Because the copy must hold no pictures, return the data below with all of its words intact.
******************************
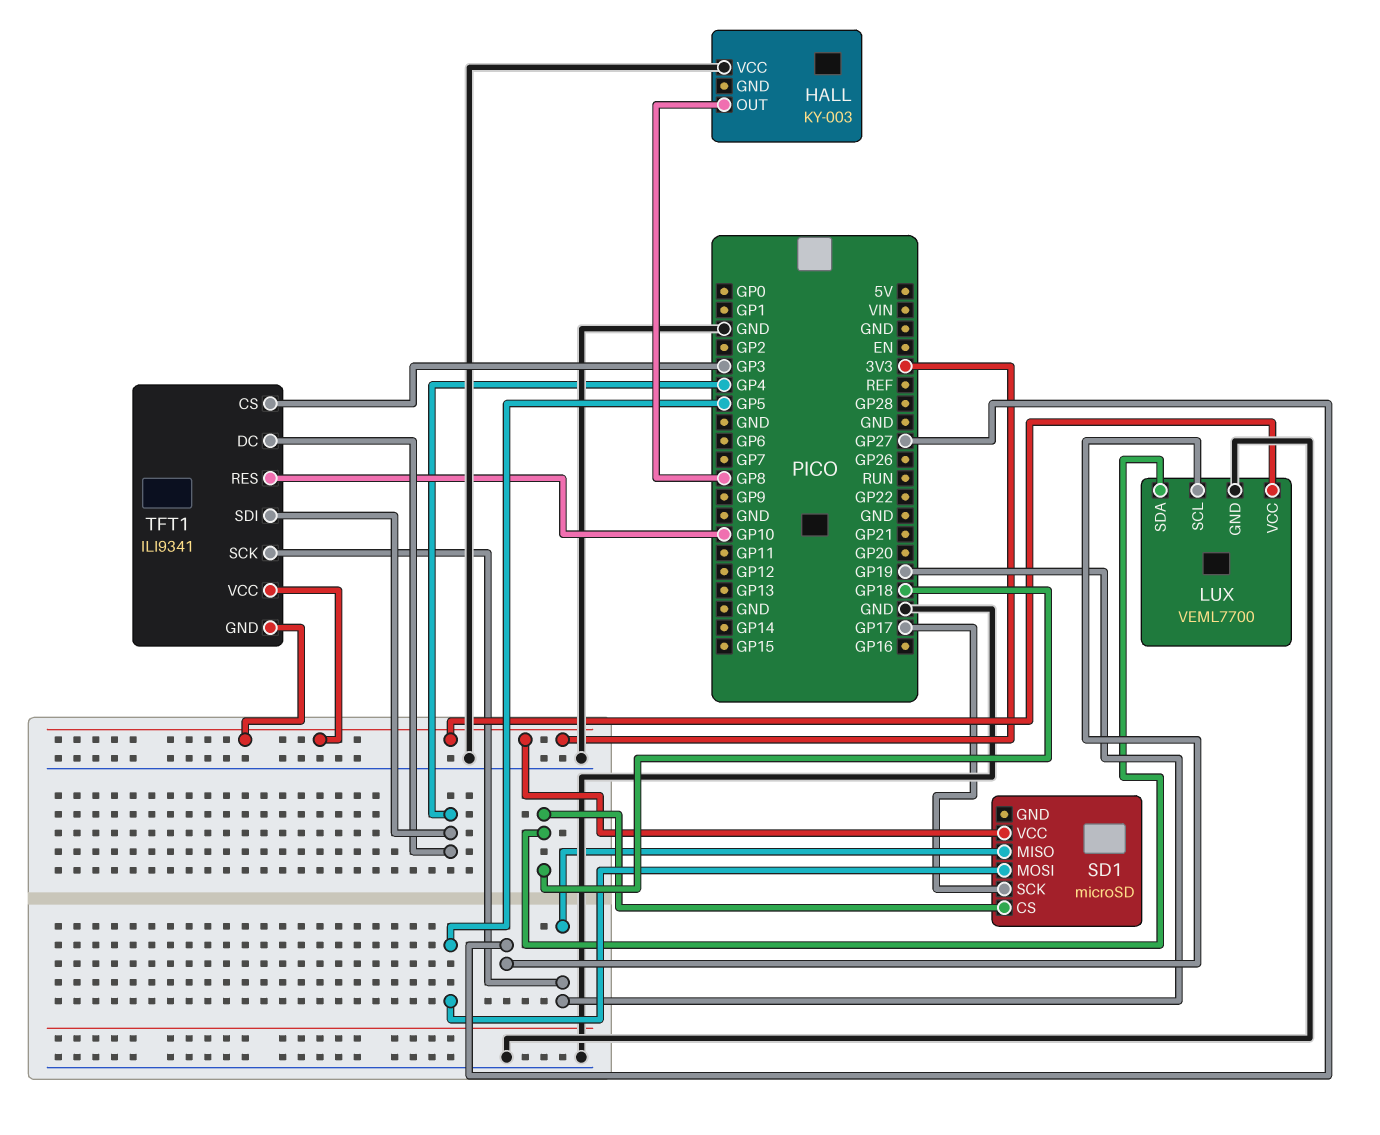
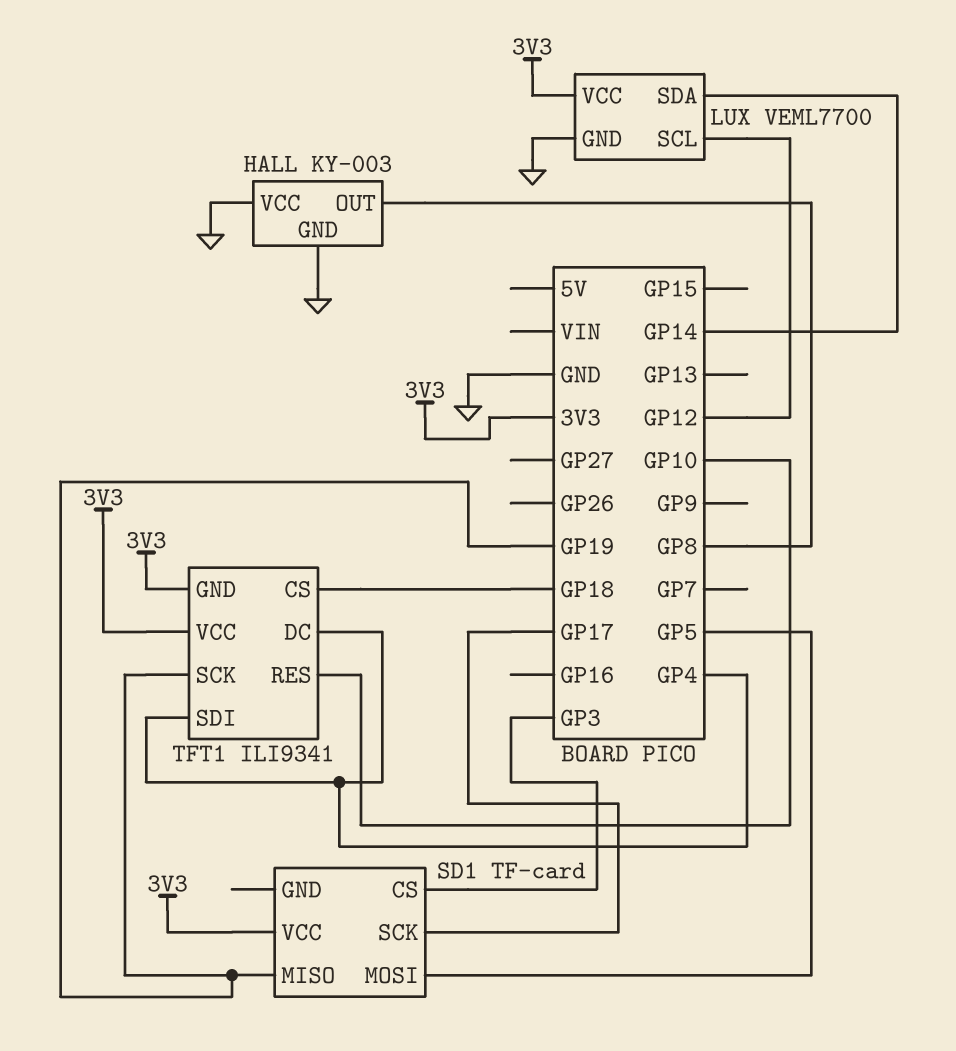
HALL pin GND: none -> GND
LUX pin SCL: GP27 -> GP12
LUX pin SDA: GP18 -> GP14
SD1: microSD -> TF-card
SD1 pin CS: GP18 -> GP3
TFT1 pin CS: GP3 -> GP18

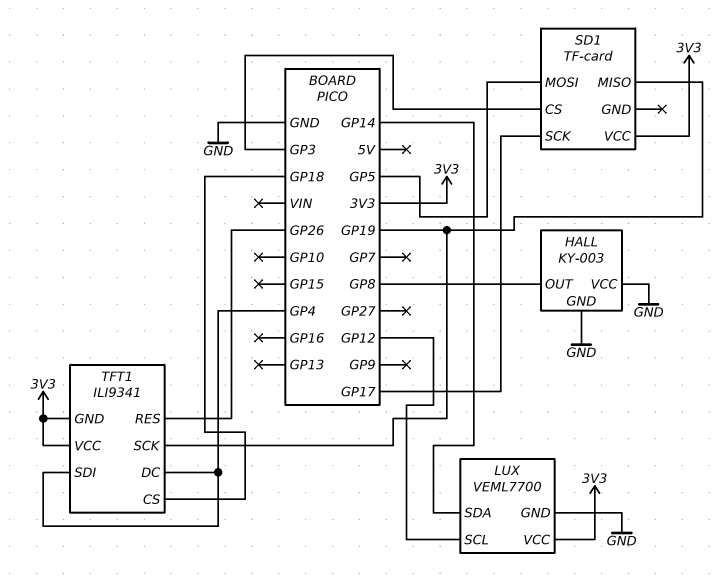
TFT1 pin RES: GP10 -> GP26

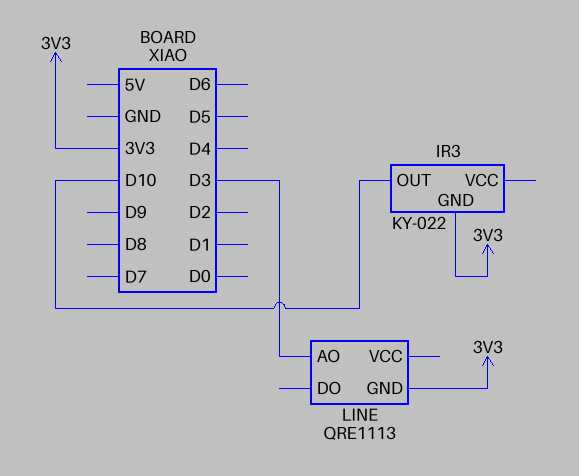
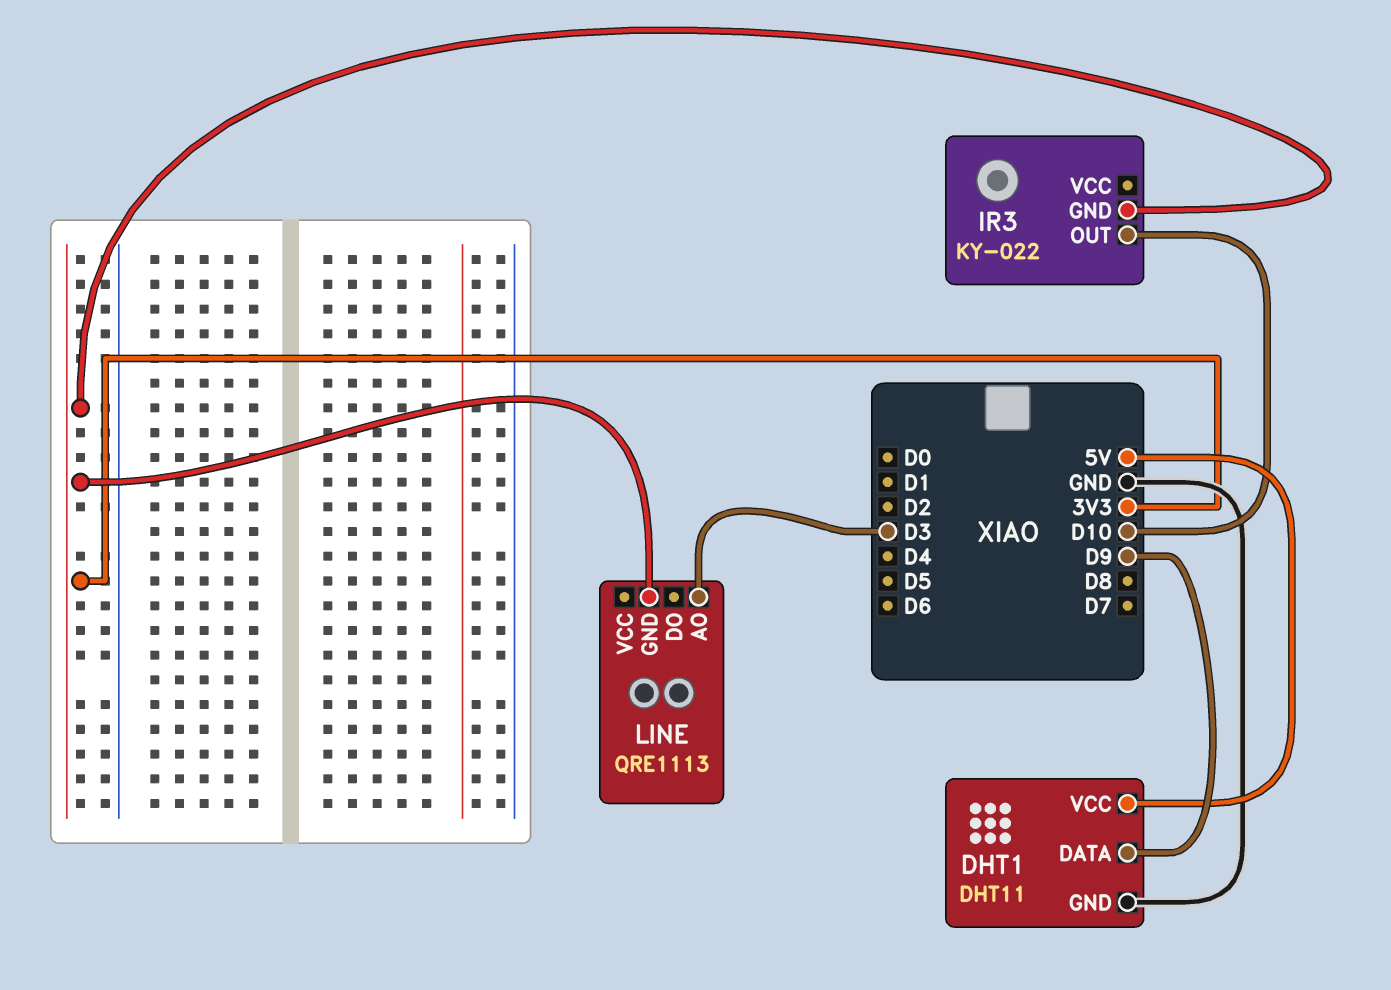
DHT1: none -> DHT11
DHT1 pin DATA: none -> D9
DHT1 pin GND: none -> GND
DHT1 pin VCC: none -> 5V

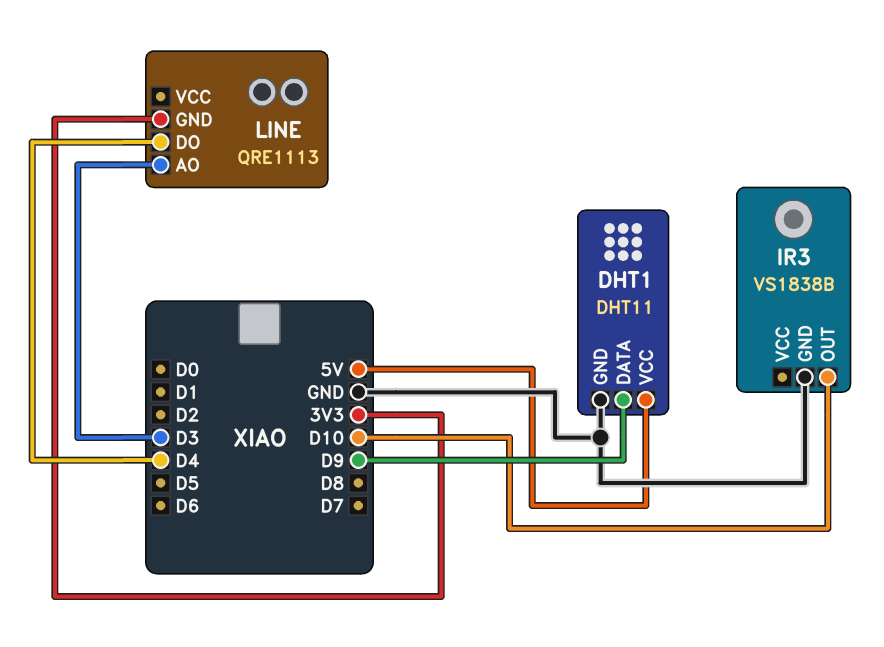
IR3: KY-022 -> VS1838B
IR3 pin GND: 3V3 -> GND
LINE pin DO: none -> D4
******************************
### YOUR RESPONSE
HALL pin GND: none -> GND
LUX pin SCL: GP27 -> GP12
LUX pin SDA: GP18 -> GP14
SD1: microSD -> TF-card
SD1 pin CS: GP18 -> GP3
TFT1 pin CS: GP3 -> GP18

TFT1 pin RES: GP10 -> GP26

DHT1: none -> DHT11
DHT1 pin DATA: none -> D9
DHT1 pin GND: none -> GND
DHT1 pin VCC: none -> 5V

IR3: KY-022 -> VS1838B
IR3 pin GND: 3V3 -> GND
LINE pin DO: none -> D4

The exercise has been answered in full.